Change detection data

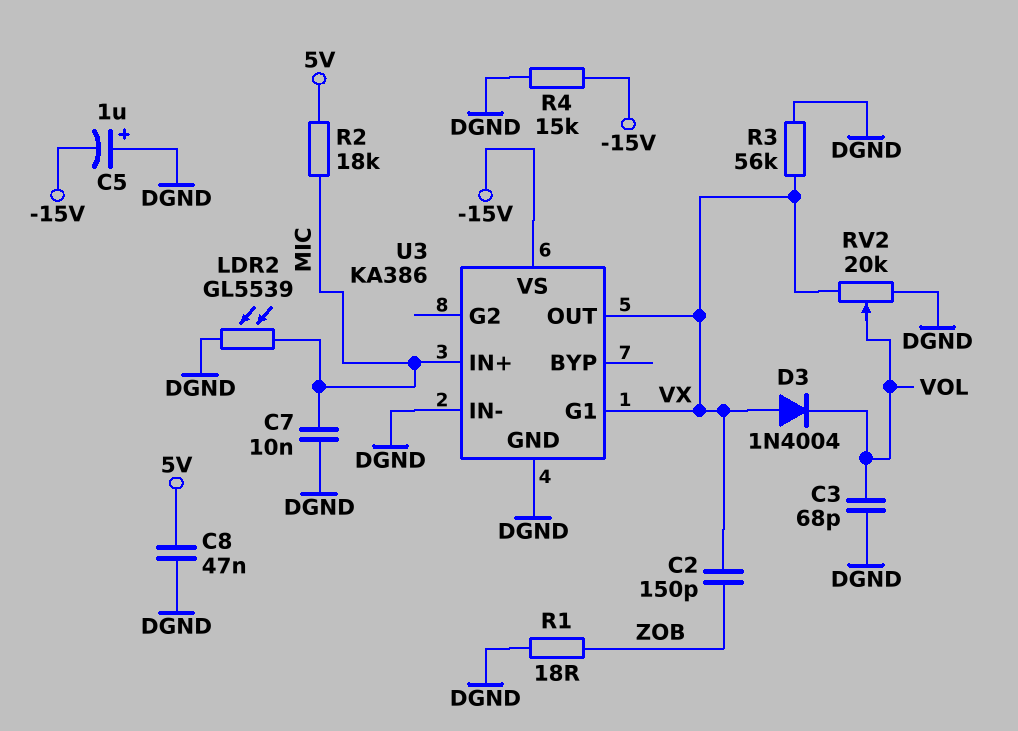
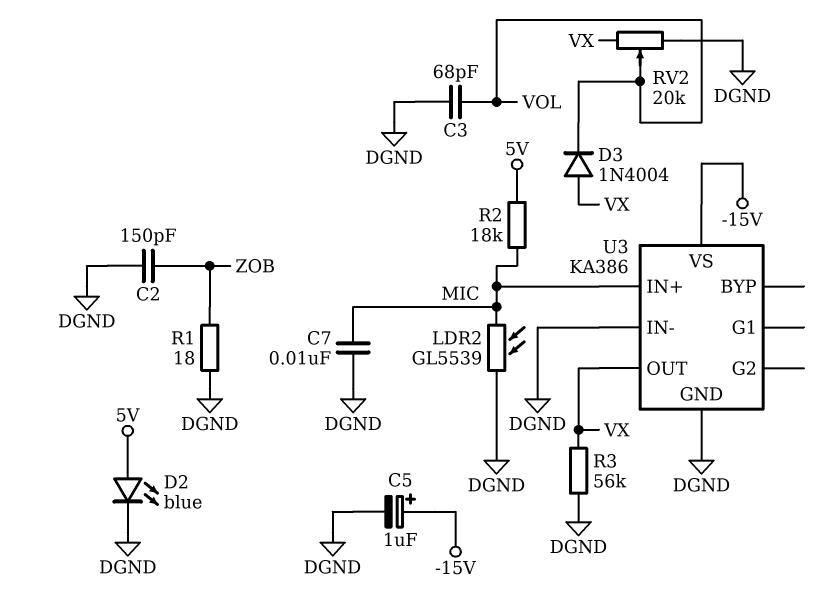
C2: 150pF (VX, ZOB) -> 150pF (DGND, ZOB)
C5: 1uF (plus DGND, minus -15V) -> 1uF (plus -15V, minus DGND)
C8: 47nF (5V, DGND) -> none
D2: none -> LED blue (A 5V, K DGND)
R4: 15k (-15V, DGND) -> none
U3 pin G1: VX -> none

EXERCISE PROMPT
Pictures are to be left out; all other data must be returned exactly.

RESPONSE AREA
C2: 150pF (VX, ZOB) -> 150pF (DGND, ZOB)
C5: 1uF (plus DGND, minus -15V) -> 1uF (plus -15V, minus DGND)
C8: 47nF (5V, DGND) -> none
D2: none -> LED blue (A 5V, K DGND)
R4: 15k (-15V, DGND) -> none
U3 pin G1: VX -> none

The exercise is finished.